BEGIN Entries supplied

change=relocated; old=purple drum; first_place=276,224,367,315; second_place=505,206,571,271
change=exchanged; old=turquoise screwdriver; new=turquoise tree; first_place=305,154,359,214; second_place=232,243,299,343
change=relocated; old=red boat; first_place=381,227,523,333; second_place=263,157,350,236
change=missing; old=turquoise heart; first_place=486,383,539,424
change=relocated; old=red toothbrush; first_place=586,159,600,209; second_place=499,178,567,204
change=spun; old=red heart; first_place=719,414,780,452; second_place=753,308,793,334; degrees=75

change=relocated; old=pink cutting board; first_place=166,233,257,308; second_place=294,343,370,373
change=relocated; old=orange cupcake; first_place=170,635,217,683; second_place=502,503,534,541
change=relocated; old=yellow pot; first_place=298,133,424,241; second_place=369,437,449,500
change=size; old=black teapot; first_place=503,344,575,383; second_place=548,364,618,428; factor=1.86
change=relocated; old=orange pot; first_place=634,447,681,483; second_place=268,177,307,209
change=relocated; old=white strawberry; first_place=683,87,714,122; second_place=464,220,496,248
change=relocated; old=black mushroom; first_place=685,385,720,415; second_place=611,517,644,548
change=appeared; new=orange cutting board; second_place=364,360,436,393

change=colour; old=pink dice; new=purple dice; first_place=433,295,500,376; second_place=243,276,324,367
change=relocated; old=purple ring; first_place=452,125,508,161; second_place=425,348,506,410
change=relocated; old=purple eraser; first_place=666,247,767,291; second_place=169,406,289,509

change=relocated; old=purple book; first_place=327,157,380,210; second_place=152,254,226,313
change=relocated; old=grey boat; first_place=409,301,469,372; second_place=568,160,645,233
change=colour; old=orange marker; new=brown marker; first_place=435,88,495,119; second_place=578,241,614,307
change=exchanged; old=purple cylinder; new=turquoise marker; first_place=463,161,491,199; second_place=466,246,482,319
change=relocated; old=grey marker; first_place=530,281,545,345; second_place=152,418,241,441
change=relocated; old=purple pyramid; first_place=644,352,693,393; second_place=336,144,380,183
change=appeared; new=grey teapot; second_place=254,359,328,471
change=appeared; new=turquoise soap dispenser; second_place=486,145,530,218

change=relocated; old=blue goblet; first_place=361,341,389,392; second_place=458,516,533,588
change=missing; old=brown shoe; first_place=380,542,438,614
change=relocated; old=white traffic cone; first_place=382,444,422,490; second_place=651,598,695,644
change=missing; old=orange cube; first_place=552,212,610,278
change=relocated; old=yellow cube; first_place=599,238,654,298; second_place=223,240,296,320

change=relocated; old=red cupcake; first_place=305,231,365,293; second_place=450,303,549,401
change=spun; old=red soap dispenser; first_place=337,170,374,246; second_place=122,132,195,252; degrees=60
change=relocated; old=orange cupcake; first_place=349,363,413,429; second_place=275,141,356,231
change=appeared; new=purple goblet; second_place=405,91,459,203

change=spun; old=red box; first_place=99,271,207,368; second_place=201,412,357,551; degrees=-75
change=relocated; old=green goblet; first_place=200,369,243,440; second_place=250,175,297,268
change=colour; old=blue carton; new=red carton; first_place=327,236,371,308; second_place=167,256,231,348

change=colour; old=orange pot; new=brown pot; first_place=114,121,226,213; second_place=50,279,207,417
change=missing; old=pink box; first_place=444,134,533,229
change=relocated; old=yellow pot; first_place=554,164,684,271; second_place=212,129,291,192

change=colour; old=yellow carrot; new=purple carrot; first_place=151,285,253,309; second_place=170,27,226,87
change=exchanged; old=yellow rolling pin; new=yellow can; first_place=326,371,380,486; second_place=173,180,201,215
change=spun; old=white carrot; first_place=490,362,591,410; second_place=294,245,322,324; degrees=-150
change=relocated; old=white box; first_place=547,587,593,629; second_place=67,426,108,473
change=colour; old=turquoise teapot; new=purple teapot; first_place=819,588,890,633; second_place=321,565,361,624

END Entries supplied

### What is being asked
Begin at the first line of the records above and restate each line word for word, stopping after the line with "change=relocated; old=red toothbrush;".

### Answer below
change=relocated; old=purple drum; first_place=276,224,367,315; second_place=505,206,571,271
change=exchanged; old=turquoise screwdriver; new=turquoise tree; first_place=305,154,359,214; second_place=232,243,299,343
change=relocated; old=red boat; first_place=381,227,523,333; second_place=263,157,350,236
change=missing; old=turquoise heart; first_place=486,383,539,424
change=relocated; old=red toothbrush; first_place=586,159,600,209; second_place=499,178,567,204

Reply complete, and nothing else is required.